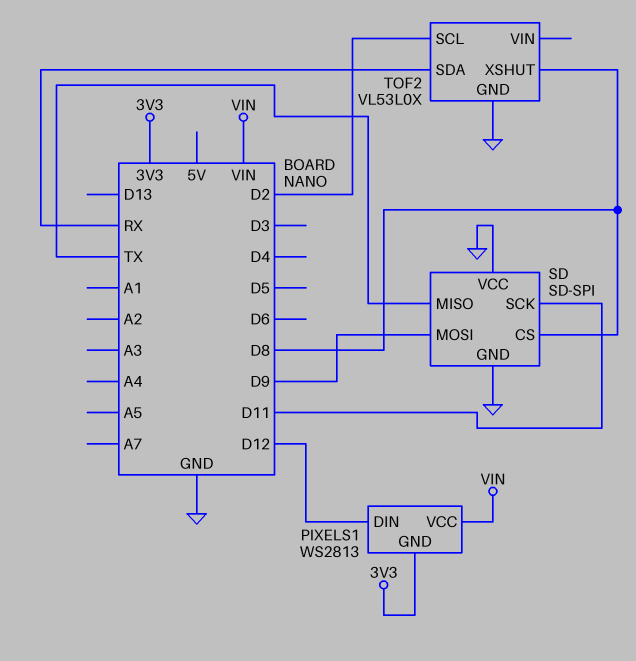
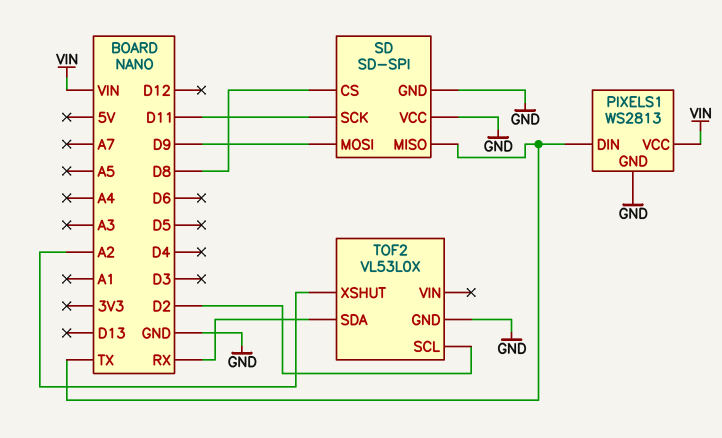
PIXELS1 pin DIN: D12 -> TX
PIXELS1 pin GND: 3V3 -> GND
TOF2 pin XSHUT: D8 -> A2

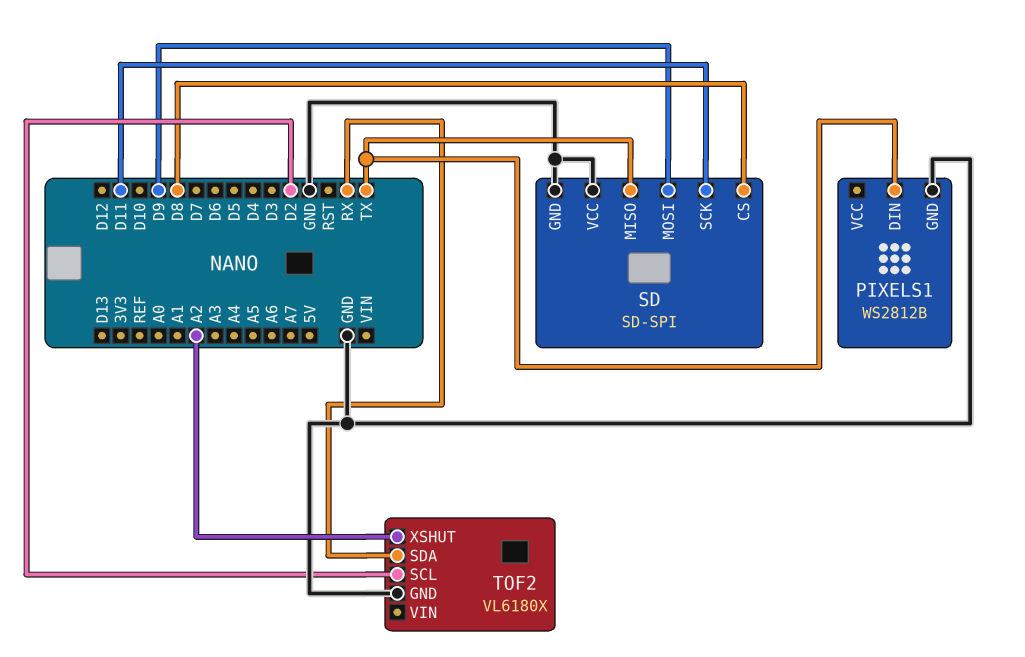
PIXELS1: WS2813 -> WS2812B
PIXELS1 pin VCC: VIN -> none
TOF2: VL53L0X -> VL6180X

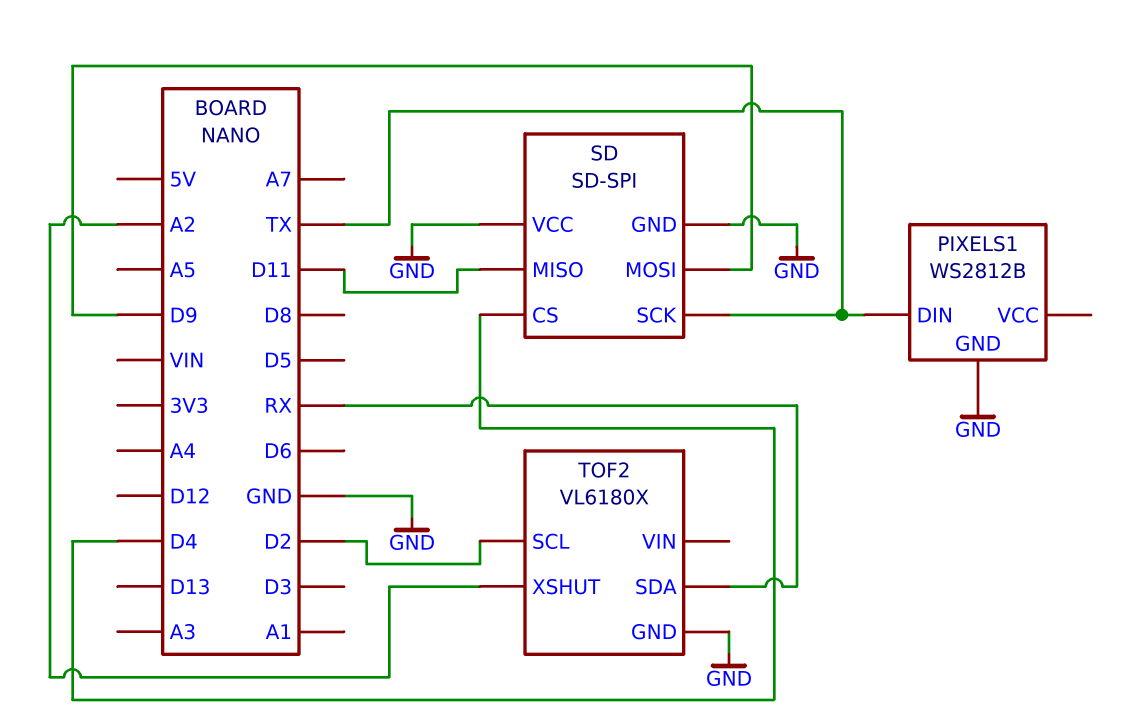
SD pin CS: D8 -> D4
SD pin MISO: TX -> D11
SD pin SCK: D11 -> TX

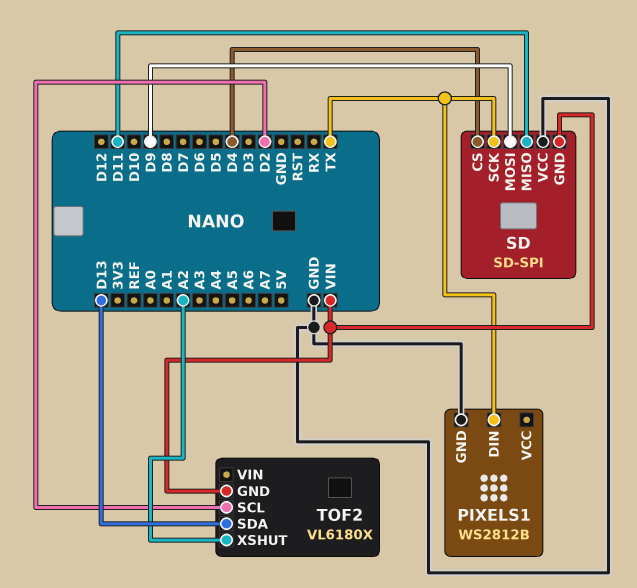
SD pin GND: GND -> VIN
TOF2 pin GND: GND -> VIN
TOF2 pin SDA: RX -> D13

» Instructions for the task: Print all the lines above exactly as they are, but without the pictures.

» Written reply:
PIXELS1 pin DIN: D12 -> TX
PIXELS1 pin GND: 3V3 -> GND
TOF2 pin XSHUT: D8 -> A2

PIXELS1: WS2813 -> WS2812B
PIXELS1 pin VCC: VIN -> none
TOF2: VL53L0X -> VL6180X

SD pin CS: D8 -> D4
SD pin MISO: TX -> D11
SD pin SCK: D11 -> TX

SD pin GND: GND -> VIN
TOF2 pin GND: GND -> VIN
TOF2 pin SDA: RX -> D13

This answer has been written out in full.